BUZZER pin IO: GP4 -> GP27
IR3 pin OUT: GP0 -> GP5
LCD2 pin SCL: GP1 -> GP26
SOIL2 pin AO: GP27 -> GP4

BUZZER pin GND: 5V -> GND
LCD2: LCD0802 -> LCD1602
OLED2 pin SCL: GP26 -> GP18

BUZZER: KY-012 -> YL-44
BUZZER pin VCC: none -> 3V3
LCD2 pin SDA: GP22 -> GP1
---*---
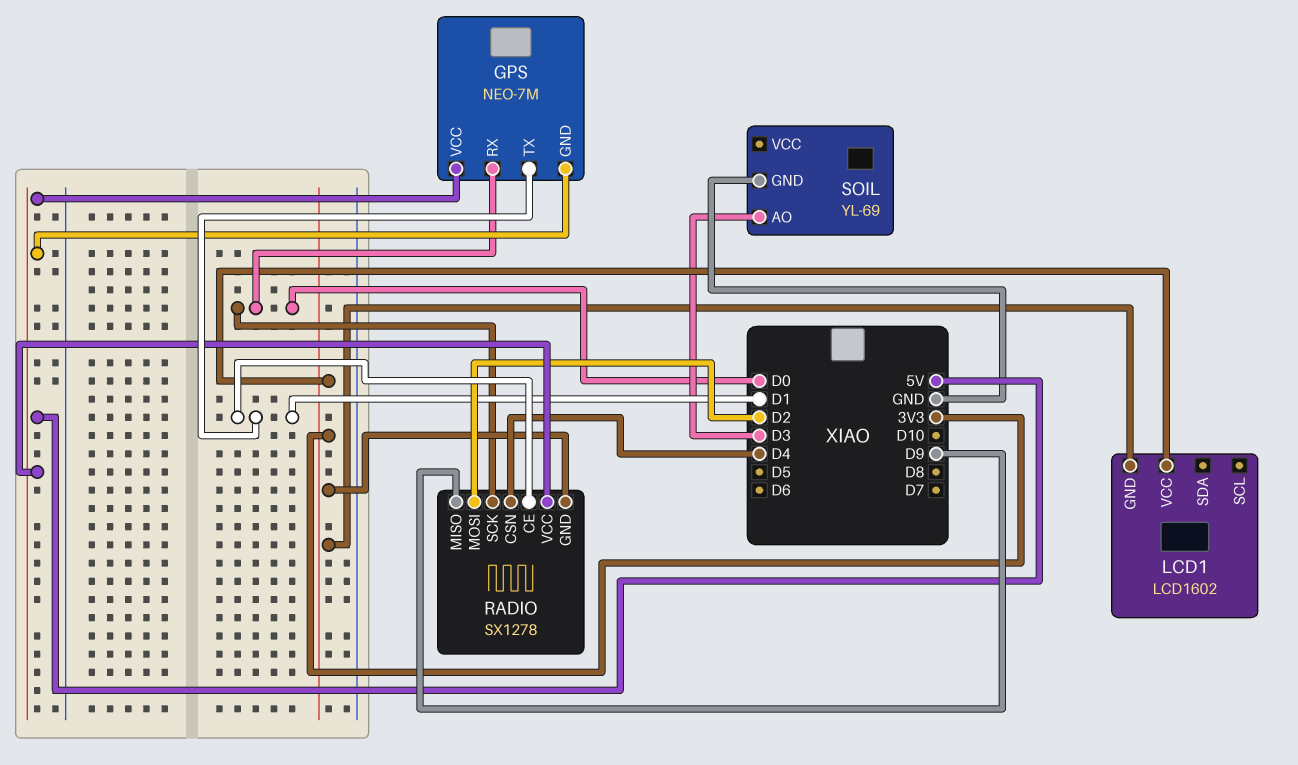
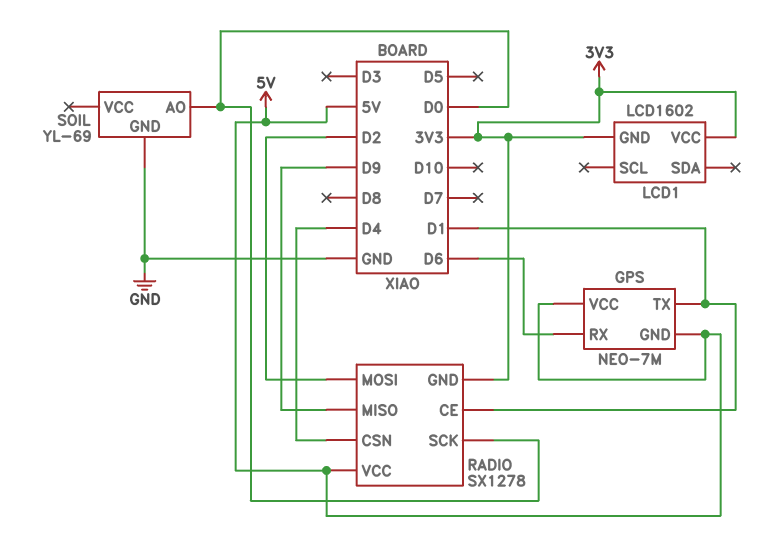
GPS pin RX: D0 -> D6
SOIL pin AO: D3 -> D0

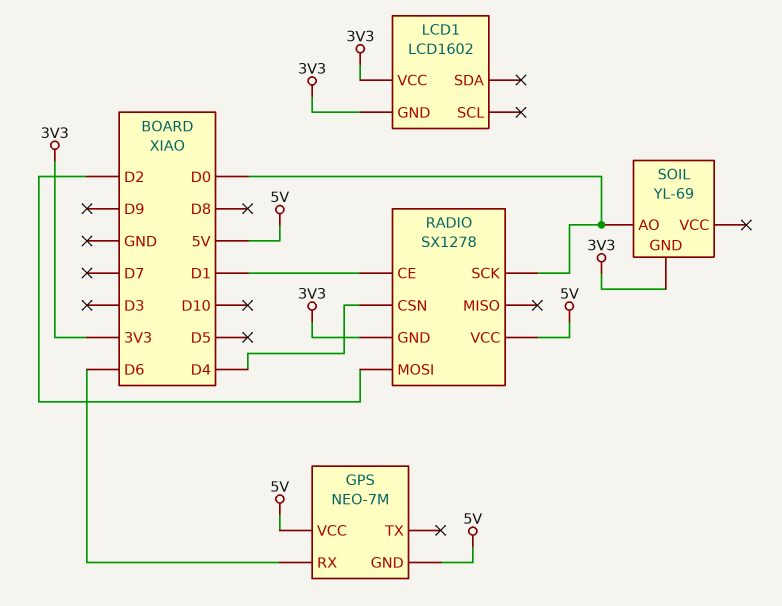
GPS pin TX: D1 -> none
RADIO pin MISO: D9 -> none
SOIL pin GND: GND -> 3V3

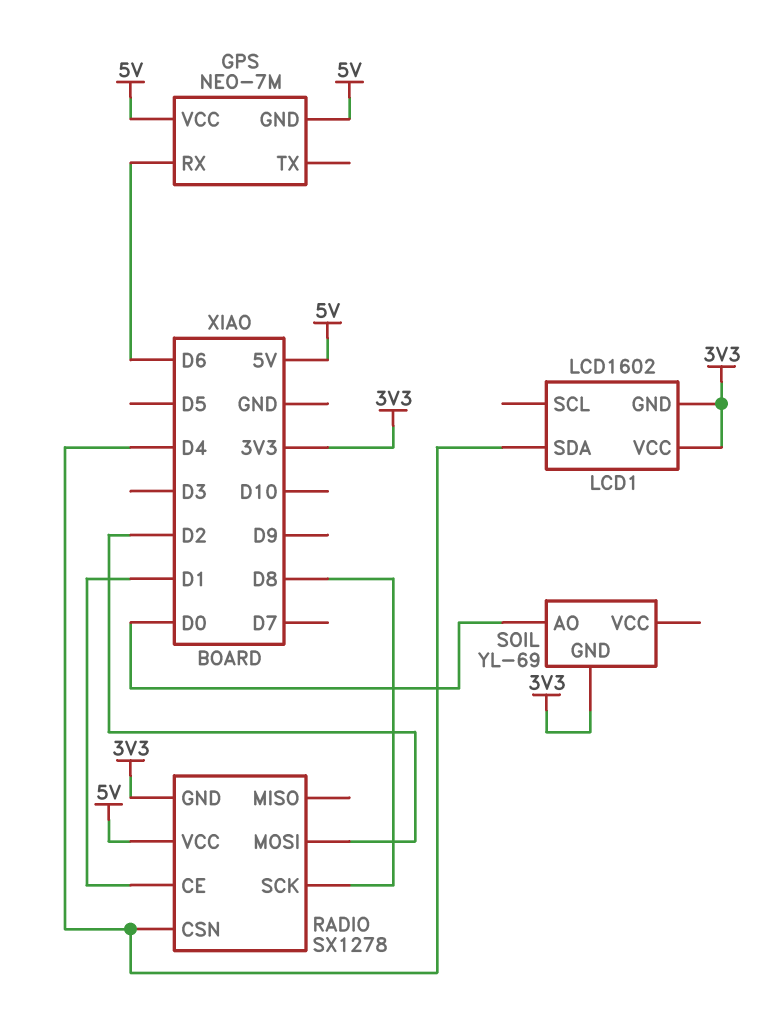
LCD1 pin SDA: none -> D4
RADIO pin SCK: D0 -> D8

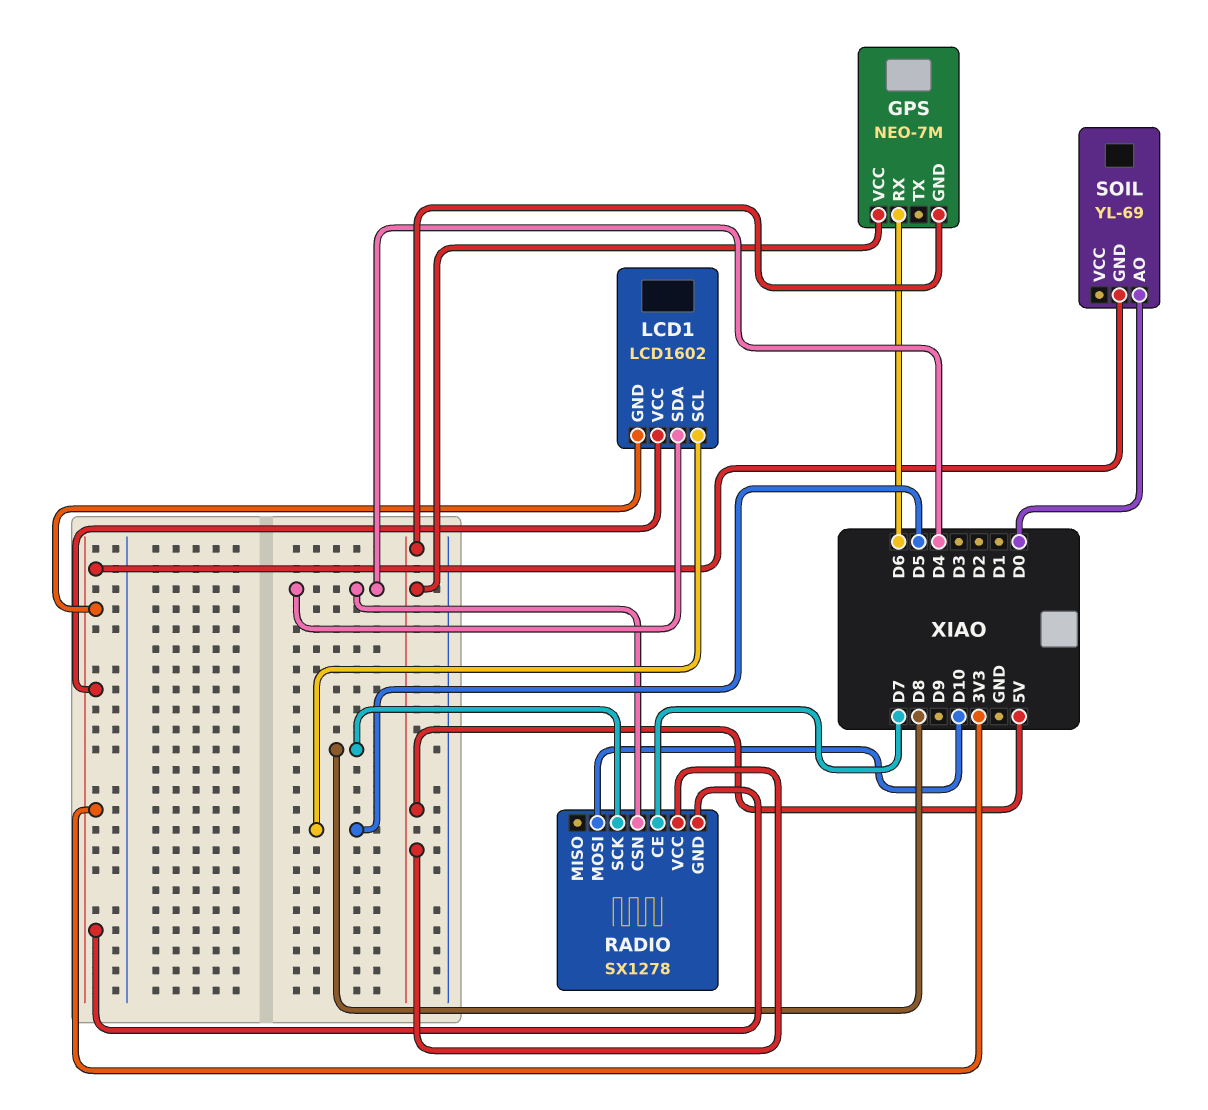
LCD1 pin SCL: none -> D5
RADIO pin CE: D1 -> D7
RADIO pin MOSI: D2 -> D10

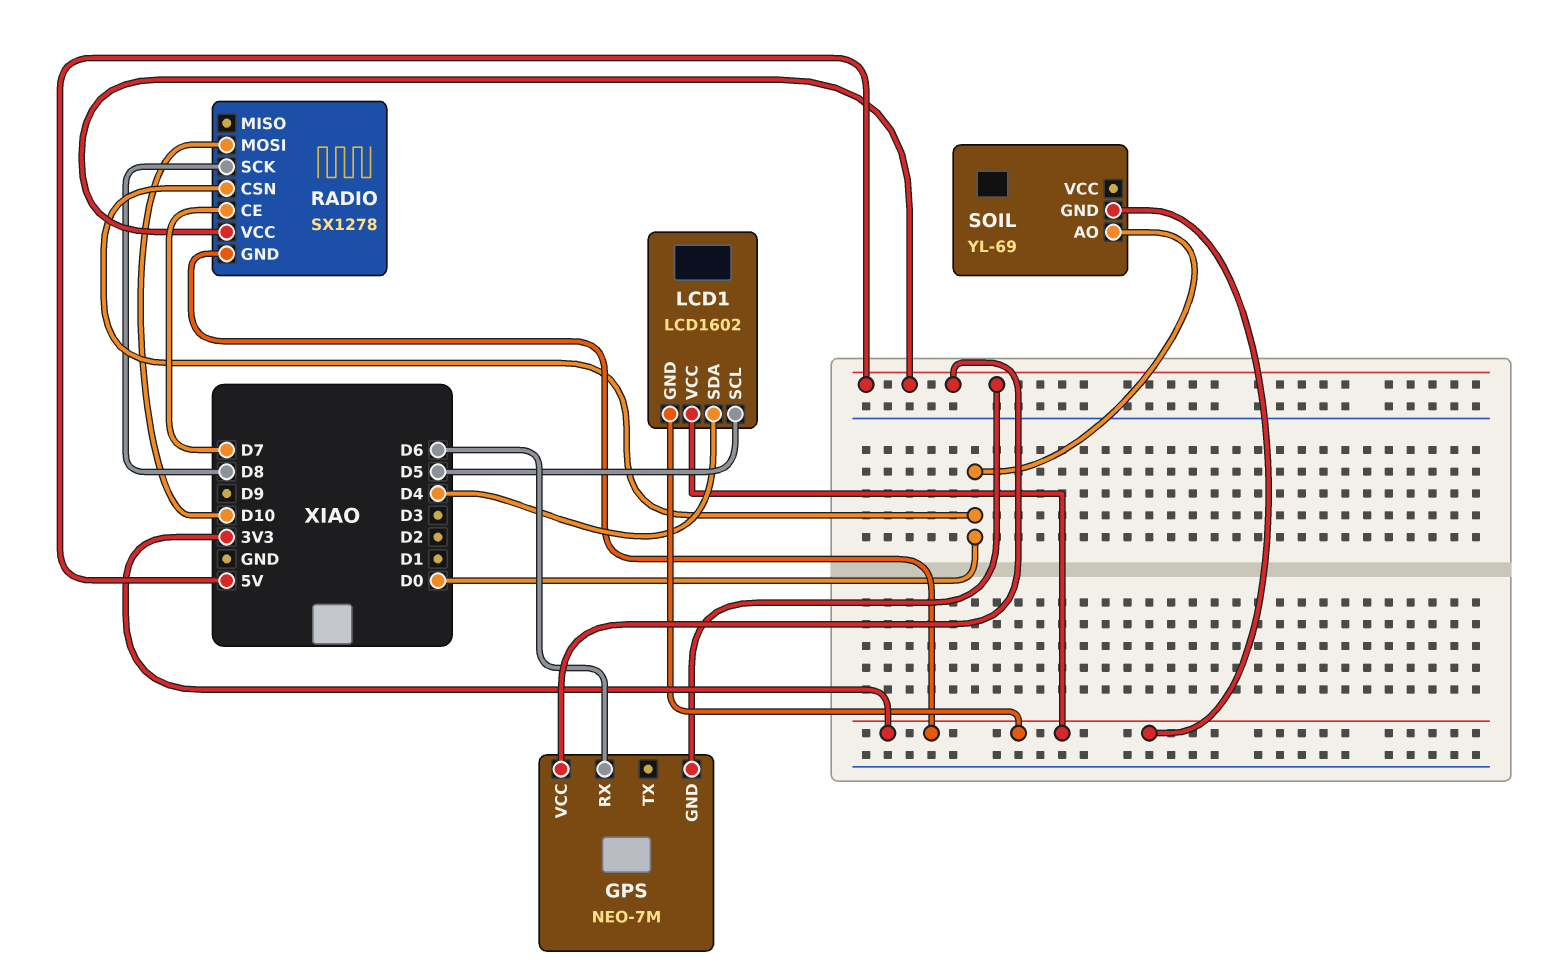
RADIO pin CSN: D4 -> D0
---*---
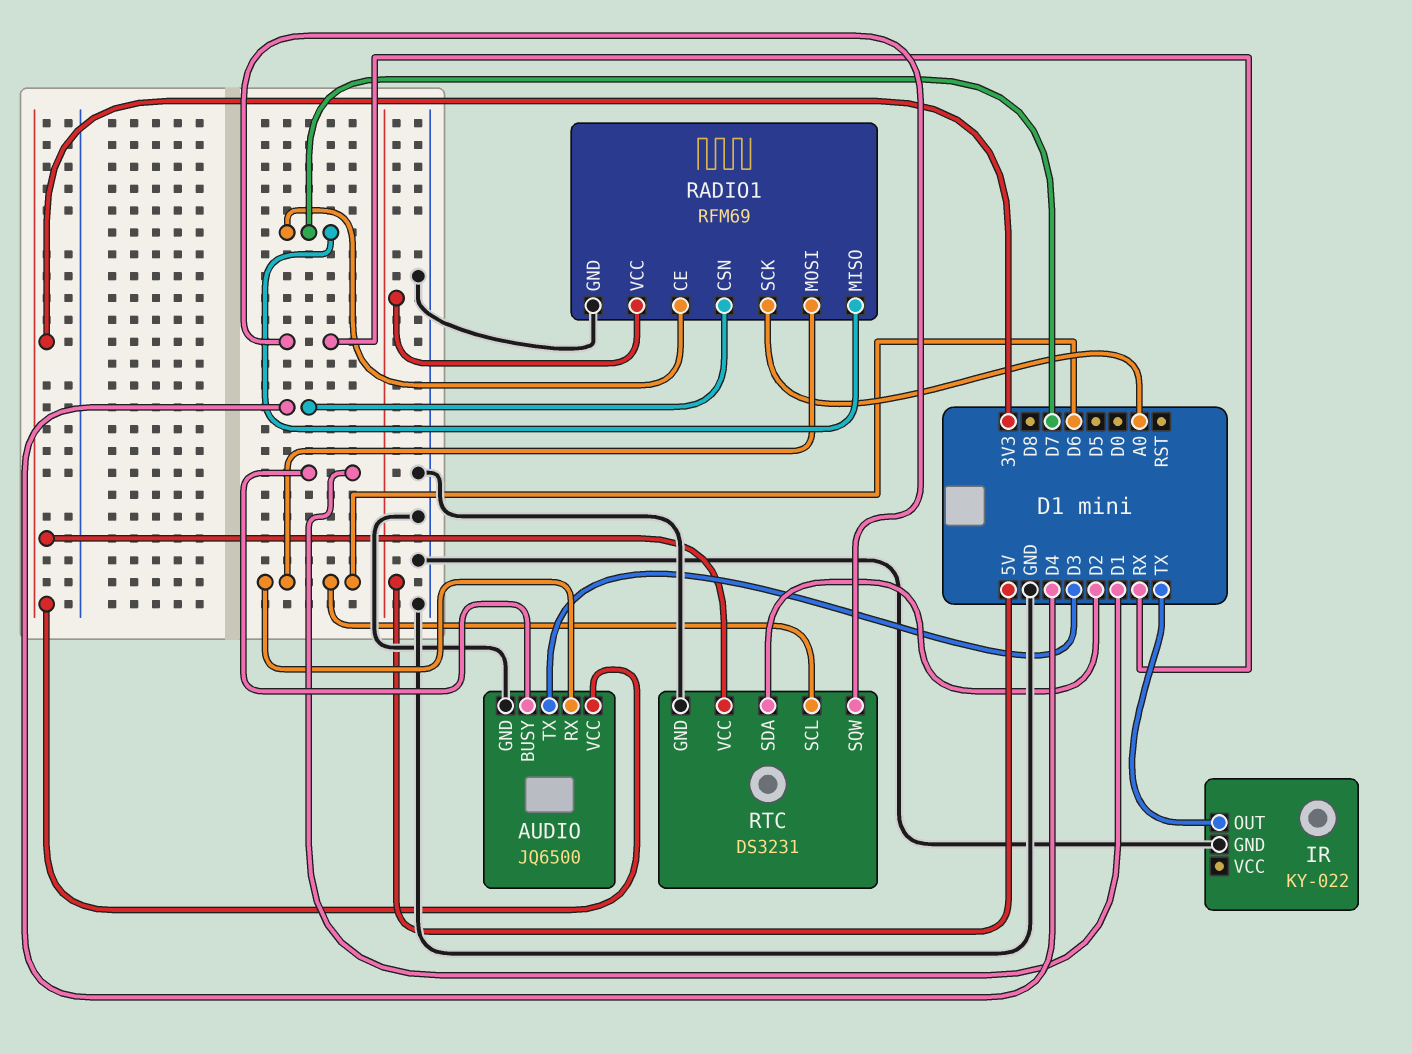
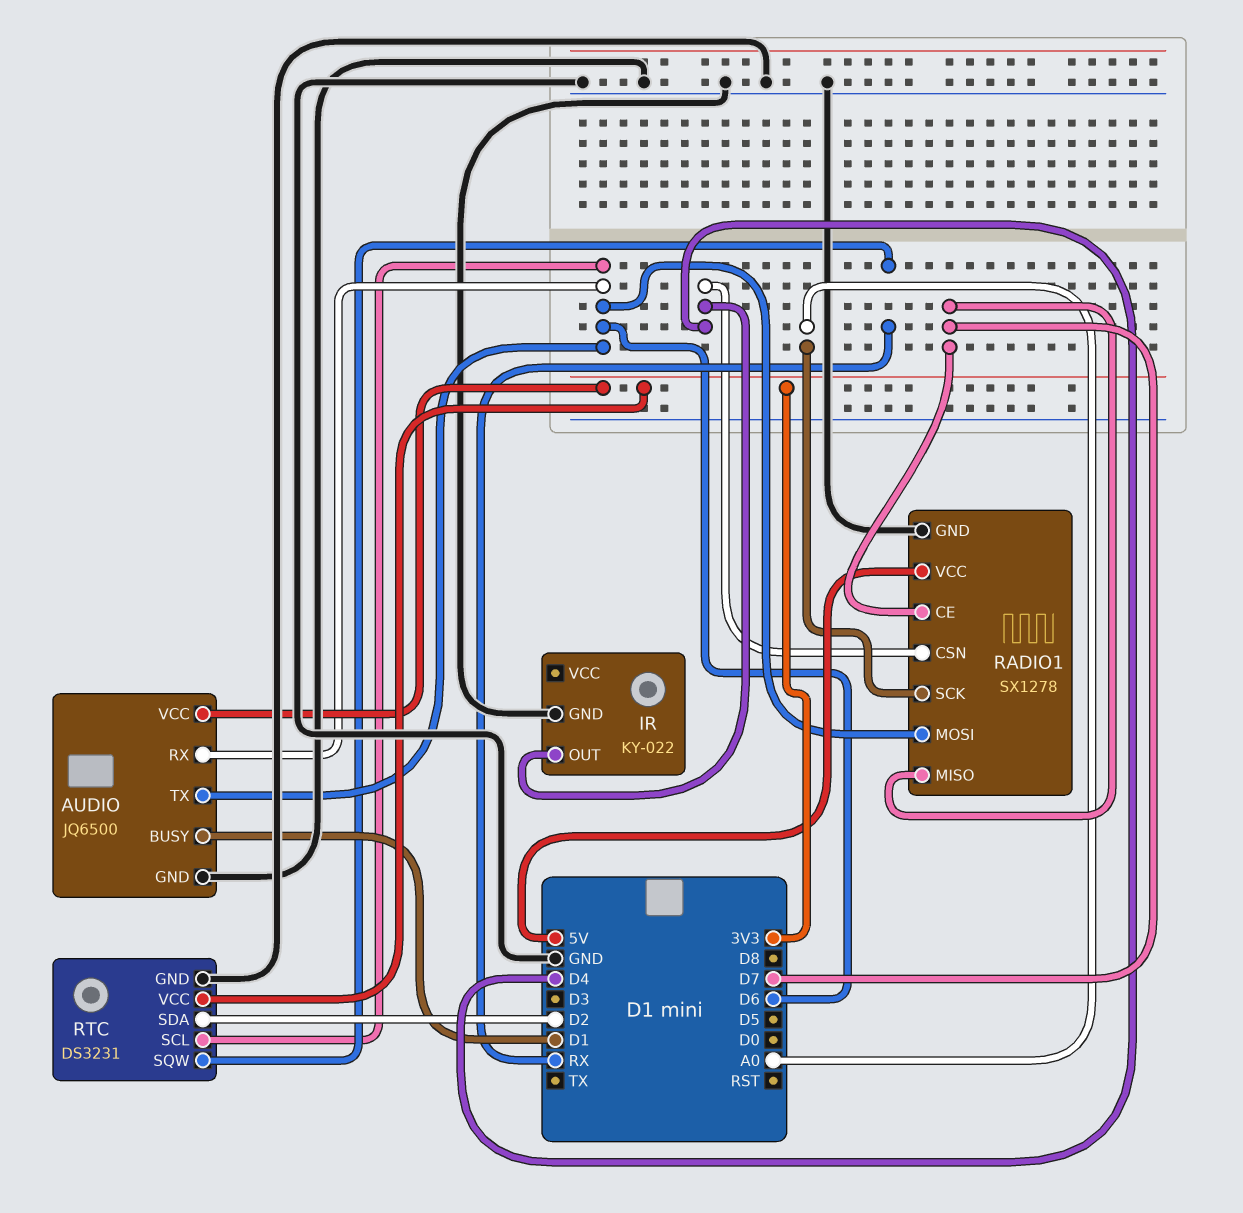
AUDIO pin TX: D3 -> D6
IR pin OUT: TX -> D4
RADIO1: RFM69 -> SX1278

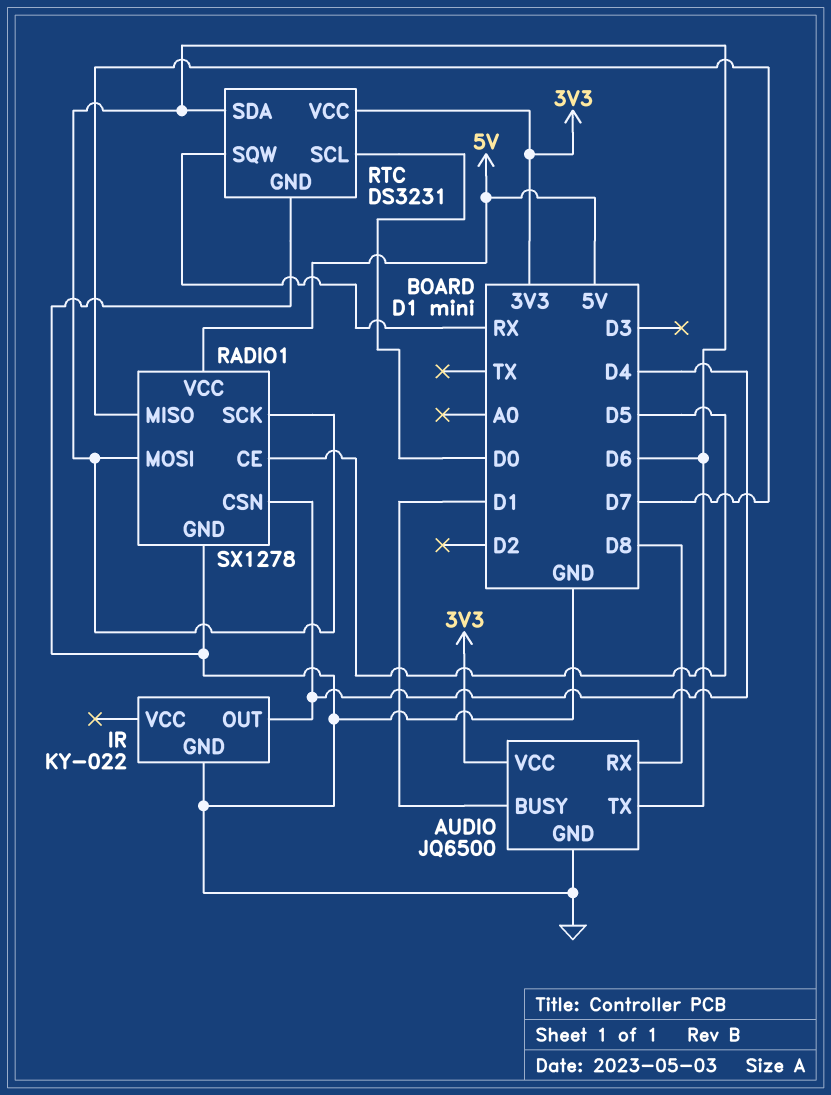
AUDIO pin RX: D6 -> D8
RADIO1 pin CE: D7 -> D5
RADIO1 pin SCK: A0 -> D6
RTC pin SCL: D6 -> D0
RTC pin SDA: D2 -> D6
---*---
WHAT THE TASK REQUIRES
Go through the listing and work out how many lines include the string "BUZZER". Give only the number.

TASK RESPONSE
4